■ Prompt:
Give back exactly the stretch of data below from the line holding "camera: 95 degrees left, 5 degrees up" through the line holding "white plate [240,408,379,517] -> none", both ends included, and leave the remaining lines out.

■ Given entries:

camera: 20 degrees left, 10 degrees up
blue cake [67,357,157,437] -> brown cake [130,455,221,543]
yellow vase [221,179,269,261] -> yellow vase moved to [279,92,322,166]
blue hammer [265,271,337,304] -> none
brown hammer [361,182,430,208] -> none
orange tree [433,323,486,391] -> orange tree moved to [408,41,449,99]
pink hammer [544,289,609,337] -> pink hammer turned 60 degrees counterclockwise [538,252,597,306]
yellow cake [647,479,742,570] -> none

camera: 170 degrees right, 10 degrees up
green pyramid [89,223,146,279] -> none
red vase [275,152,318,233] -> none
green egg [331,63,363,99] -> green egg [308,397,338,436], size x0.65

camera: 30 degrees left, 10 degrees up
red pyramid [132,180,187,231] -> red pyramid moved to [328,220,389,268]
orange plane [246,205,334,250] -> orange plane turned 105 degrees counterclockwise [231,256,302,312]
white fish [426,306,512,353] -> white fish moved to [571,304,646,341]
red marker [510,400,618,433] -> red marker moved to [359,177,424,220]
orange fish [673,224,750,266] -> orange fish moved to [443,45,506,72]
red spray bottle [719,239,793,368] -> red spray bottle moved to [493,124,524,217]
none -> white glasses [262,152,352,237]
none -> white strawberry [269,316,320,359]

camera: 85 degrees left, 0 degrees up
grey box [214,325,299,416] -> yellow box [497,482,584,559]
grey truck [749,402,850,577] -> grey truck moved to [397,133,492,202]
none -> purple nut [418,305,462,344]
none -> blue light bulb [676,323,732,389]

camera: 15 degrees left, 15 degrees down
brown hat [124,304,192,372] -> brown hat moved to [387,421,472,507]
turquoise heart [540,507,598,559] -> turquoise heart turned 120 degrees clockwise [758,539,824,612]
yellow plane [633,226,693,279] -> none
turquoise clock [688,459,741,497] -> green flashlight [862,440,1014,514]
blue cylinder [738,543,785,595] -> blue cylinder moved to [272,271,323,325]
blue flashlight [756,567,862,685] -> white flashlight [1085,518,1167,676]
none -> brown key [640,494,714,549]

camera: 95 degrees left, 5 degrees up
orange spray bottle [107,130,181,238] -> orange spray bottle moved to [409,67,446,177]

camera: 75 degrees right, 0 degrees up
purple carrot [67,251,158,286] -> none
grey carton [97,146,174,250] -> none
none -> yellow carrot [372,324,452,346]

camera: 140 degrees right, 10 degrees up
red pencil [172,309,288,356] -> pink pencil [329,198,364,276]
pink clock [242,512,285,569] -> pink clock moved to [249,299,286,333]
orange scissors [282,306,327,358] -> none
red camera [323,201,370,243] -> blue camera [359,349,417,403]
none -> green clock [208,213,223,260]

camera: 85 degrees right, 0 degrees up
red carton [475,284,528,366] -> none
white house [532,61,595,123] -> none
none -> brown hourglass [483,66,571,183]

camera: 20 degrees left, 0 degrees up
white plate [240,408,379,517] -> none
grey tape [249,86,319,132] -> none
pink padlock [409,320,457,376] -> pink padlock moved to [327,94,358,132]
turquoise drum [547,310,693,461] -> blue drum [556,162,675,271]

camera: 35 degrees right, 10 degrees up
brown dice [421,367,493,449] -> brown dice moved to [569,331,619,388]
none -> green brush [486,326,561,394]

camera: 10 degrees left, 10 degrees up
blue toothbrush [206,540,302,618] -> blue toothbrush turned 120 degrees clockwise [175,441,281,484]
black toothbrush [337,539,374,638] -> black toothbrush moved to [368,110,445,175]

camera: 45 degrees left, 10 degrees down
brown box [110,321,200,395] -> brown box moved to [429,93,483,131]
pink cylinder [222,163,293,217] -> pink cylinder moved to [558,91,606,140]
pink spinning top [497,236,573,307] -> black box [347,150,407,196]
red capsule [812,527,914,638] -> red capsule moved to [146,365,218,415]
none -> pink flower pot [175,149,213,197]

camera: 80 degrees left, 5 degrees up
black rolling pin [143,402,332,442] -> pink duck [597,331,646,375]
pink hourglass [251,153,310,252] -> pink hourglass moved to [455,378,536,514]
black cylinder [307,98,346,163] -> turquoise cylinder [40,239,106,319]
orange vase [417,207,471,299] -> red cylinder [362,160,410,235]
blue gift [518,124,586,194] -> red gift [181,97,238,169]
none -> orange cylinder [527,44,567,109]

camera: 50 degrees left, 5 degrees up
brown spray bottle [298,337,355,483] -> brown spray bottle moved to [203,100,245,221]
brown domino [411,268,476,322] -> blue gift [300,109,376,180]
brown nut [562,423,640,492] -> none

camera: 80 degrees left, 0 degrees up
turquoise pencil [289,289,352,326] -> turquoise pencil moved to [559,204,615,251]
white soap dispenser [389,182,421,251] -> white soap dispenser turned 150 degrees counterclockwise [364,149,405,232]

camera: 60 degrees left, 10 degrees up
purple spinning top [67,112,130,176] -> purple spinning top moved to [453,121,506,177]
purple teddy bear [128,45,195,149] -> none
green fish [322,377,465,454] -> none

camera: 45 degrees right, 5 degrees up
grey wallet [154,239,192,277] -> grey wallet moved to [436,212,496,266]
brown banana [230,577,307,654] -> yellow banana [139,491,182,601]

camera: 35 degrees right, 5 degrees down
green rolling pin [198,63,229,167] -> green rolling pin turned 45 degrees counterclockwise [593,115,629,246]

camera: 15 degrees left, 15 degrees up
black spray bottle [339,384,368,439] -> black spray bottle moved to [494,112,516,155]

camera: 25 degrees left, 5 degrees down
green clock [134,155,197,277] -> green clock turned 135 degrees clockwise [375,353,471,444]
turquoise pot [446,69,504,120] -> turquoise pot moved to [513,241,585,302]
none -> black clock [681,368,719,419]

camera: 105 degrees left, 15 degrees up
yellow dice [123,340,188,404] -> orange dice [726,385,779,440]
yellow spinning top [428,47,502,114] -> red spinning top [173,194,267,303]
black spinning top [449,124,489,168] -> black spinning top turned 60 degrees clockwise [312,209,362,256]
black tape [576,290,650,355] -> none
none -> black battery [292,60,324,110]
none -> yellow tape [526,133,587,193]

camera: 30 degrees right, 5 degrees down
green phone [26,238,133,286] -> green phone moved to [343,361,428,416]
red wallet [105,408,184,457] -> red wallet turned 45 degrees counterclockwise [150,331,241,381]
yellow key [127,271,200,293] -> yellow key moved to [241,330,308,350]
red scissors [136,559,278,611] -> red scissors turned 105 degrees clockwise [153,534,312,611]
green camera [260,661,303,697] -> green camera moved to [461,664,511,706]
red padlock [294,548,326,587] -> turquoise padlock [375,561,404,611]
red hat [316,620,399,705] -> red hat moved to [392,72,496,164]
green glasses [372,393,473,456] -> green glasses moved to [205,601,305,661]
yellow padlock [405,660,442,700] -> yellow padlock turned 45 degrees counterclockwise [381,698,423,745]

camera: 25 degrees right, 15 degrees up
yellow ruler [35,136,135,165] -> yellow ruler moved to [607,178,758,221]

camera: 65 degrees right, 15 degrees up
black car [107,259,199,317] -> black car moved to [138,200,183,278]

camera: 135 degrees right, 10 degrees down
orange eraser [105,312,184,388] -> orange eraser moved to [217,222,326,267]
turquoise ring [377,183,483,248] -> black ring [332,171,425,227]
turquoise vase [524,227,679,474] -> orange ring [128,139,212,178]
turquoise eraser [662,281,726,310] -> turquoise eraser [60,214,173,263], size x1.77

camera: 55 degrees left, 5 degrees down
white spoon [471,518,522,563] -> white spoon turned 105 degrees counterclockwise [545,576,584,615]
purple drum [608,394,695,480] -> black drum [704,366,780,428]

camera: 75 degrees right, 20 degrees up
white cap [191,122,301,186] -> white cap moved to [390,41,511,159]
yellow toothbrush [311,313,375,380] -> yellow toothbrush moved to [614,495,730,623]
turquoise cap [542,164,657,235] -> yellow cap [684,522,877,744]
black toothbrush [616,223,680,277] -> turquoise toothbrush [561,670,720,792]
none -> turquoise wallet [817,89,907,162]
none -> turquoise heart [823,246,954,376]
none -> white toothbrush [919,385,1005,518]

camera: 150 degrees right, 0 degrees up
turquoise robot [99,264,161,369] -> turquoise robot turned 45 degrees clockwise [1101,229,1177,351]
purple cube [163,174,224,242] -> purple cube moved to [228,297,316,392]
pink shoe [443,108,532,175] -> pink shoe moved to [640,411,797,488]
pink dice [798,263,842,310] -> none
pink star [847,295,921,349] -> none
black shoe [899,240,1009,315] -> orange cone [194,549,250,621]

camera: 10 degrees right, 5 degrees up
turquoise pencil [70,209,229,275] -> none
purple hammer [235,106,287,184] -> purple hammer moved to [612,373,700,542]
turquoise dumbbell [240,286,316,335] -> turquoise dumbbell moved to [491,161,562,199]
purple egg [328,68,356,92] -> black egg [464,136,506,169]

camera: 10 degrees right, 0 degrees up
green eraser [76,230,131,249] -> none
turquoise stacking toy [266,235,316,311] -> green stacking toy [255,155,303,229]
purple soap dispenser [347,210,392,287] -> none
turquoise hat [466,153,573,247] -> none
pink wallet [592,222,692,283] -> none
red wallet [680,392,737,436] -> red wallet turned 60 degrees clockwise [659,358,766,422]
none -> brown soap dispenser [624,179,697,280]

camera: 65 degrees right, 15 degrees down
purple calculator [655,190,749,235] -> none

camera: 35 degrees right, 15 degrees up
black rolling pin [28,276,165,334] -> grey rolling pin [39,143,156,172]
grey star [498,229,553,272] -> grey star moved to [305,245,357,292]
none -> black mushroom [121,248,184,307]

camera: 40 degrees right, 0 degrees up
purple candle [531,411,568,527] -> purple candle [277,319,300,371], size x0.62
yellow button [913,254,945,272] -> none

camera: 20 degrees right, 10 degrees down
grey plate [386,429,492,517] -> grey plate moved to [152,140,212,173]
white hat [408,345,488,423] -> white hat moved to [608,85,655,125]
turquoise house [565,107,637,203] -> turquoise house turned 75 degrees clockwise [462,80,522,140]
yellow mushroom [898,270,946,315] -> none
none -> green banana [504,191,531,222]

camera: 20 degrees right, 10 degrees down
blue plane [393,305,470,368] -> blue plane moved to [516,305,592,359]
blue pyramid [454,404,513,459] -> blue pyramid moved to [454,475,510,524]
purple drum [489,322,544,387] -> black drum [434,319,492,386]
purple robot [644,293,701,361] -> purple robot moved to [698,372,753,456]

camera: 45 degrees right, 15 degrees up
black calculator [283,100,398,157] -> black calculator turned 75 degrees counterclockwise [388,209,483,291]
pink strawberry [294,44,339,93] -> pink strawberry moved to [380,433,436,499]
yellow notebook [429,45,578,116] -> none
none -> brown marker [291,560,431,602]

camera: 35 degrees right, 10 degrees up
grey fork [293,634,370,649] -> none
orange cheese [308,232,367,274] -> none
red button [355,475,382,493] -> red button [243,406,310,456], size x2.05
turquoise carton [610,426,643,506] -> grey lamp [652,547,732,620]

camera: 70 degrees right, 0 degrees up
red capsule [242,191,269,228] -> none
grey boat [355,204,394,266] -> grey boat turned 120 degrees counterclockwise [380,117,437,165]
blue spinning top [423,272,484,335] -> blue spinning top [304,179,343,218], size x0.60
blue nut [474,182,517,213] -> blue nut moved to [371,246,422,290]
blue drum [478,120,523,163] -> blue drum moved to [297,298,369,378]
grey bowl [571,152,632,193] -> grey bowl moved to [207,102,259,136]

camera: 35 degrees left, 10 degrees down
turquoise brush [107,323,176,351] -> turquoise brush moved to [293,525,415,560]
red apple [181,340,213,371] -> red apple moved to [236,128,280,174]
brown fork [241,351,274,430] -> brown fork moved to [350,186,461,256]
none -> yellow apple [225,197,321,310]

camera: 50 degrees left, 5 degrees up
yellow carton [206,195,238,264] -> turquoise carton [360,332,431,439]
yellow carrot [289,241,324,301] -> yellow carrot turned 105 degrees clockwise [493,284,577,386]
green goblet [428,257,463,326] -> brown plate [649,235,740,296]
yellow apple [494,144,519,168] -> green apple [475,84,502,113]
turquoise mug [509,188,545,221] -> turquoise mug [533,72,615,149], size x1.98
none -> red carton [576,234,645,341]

■ Task solution:
camera: 95 degrees left, 5 degrees up
orange spray bottle [107,130,181,238] -> orange spray bottle moved to [409,67,446,177]

camera: 75 degrees right, 0 degrees up
purple carrot [67,251,158,286] -> none
grey carton [97,146,174,250] -> none
none -> yellow carrot [372,324,452,346]

camera: 140 degrees right, 10 degrees up
red pencil [172,309,288,356] -> pink pencil [329,198,364,276]
pink clock [242,512,285,569] -> pink clock moved to [249,299,286,333]
orange scissors [282,306,327,358] -> none
red camera [323,201,370,243] -> blue camera [359,349,417,403]
none -> green clock [208,213,223,260]

camera: 85 degrees right, 0 degrees up
red carton [475,284,528,366] -> none
white house [532,61,595,123] -> none
none -> brown hourglass [483,66,571,183]

camera: 20 degrees left, 0 degrees up
white plate [240,408,379,517] -> none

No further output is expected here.